Source data:
=-=-=-=-=

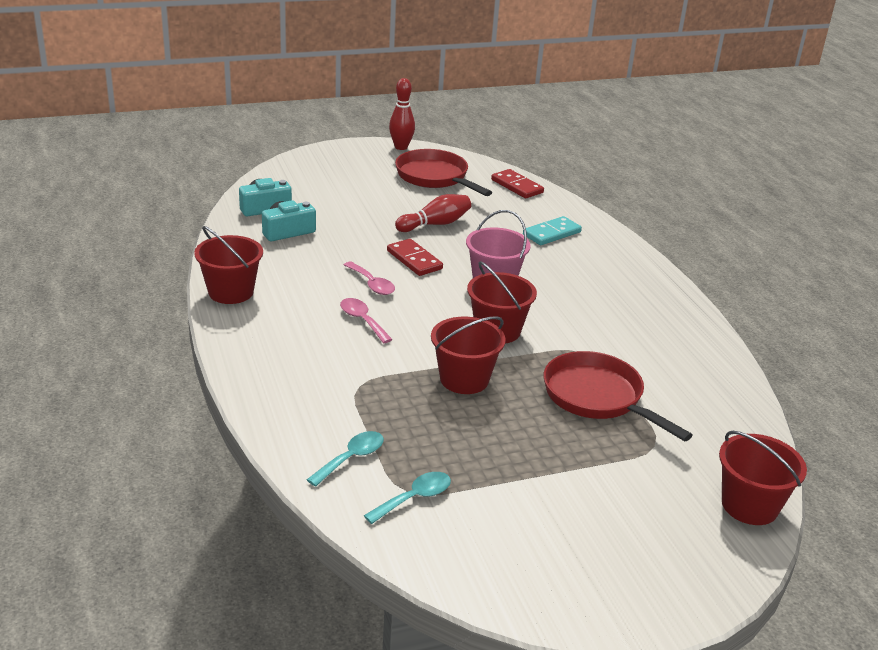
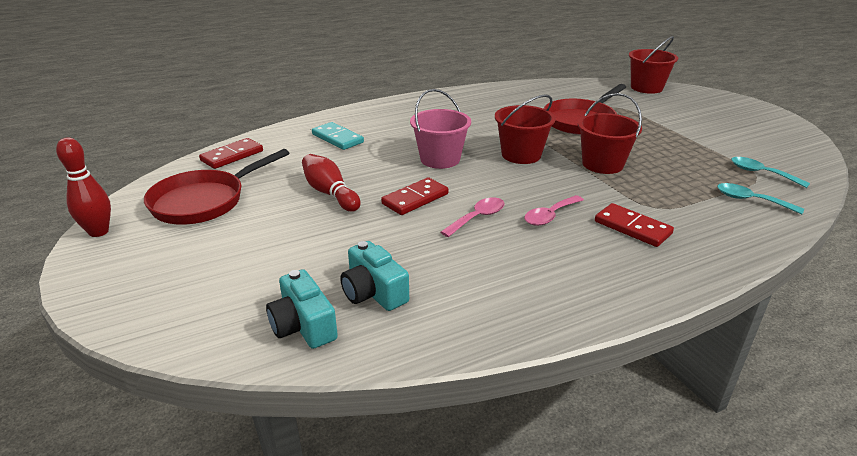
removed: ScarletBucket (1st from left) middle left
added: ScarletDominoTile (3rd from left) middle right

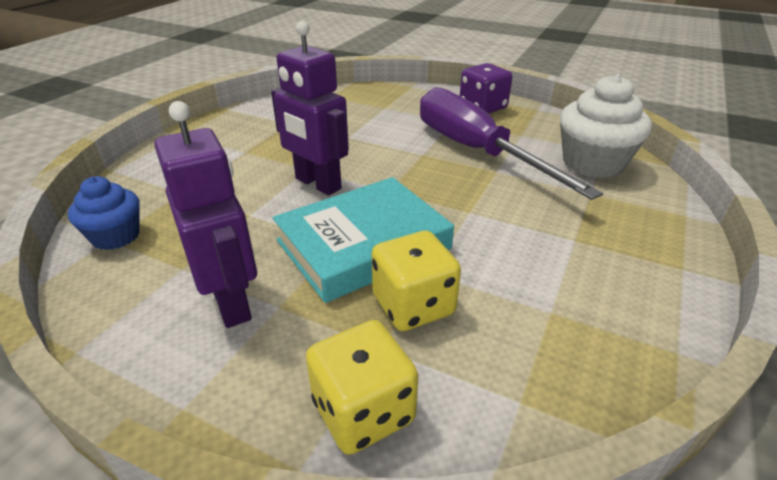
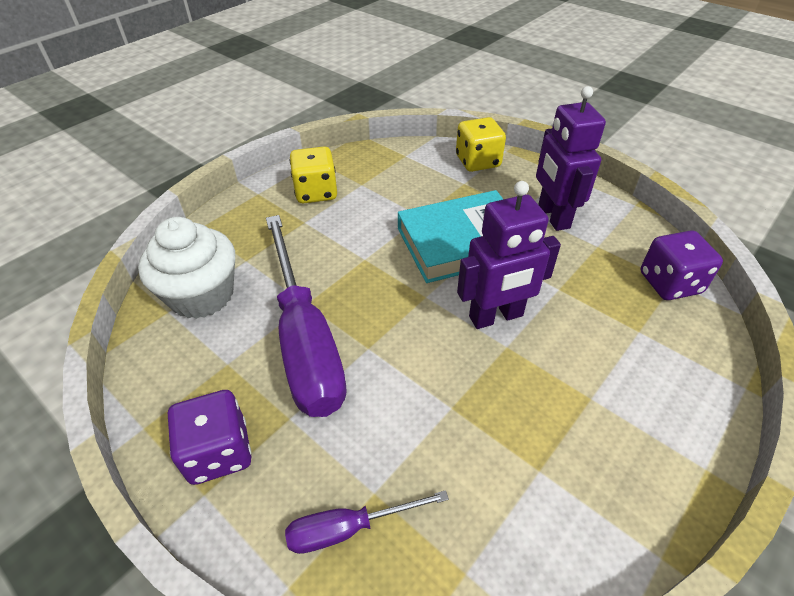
added: RoyalPurpleScrewdriver (2nd from left) bottom centre
moved: YellowDice (2nd from left in the first image) centre to YellowDice (1st from left) top centre
replaced: RoyalBlueFairyCake middle left to RoyalPurpleDice (2nd from left) middle right
turned: RoyalPurpleToyRobot (2nd from left in the first image) top centre = centre 105 degrees clockwise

=-=-=-=-=

Output exactly the line containing "replaced: RoyalBlueFairyCake middle" together with every line after it, ending at the final line of the entries.

# Result for this exercise
replaced: RoyalBlueFairyCake middle left to RoyalPurpleDice (2nd from left) middle right
turned: RoyalPurpleToyRobot (2nd from left in the first image) top centre = centre 105 degrees clockwise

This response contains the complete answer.